WRITTEN TASK
Write out, word for word, every line from the one where "building: none -> [181,72,244,131]" occurs to the final line of the entries, and nothing beyond them.

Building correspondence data
>>

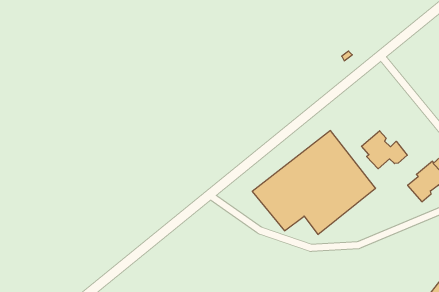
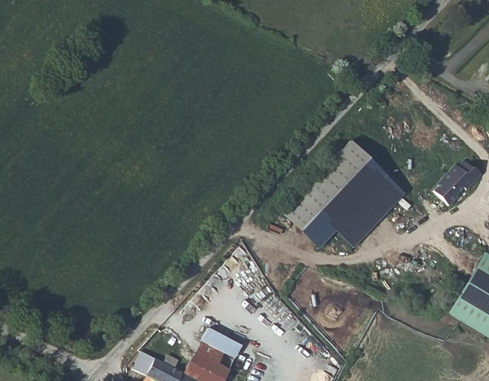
building: [362,131,407,169] -> none

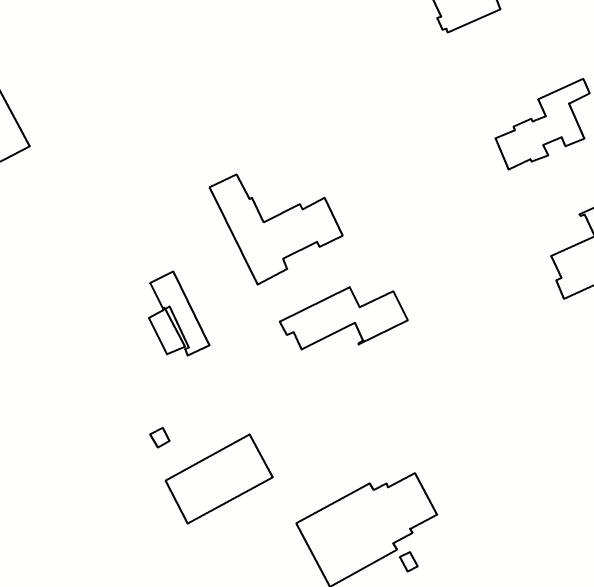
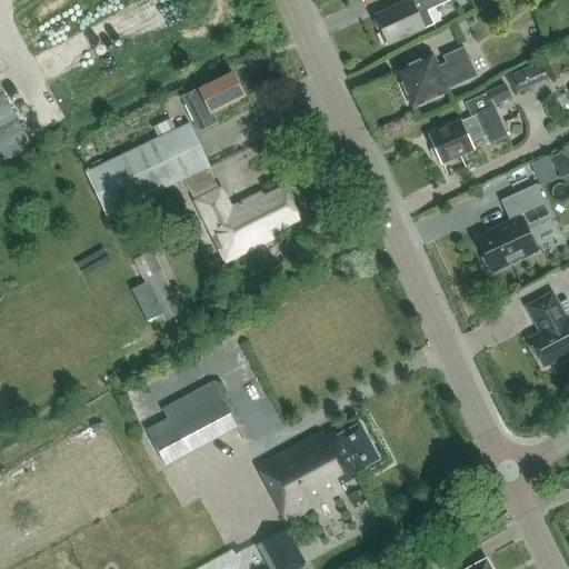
building: none -> [398,46,477,103]
building: none -> [181,72,244,131]
building: none -> [86,122,209,213]
building: [280,287,408,350] -> none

<<

ANSWER SECTION
building: none -> [181,72,244,131]
building: none -> [86,122,209,213]
building: [280,287,408,350] -> none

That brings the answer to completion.